■ WORK ORDER:
Using the word "none" as the filter, copy each matching line from the records.
━━━ ENTRIES PROVIDED ━━━
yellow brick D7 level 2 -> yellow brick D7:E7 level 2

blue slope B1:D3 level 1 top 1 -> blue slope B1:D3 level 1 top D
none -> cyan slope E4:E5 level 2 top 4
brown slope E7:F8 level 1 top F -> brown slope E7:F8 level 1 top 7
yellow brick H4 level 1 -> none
━━━
■ TASK RESULT:
none -> cyan slope E4:E5 level 2 top 4
yellow brick H4 level 1 -> none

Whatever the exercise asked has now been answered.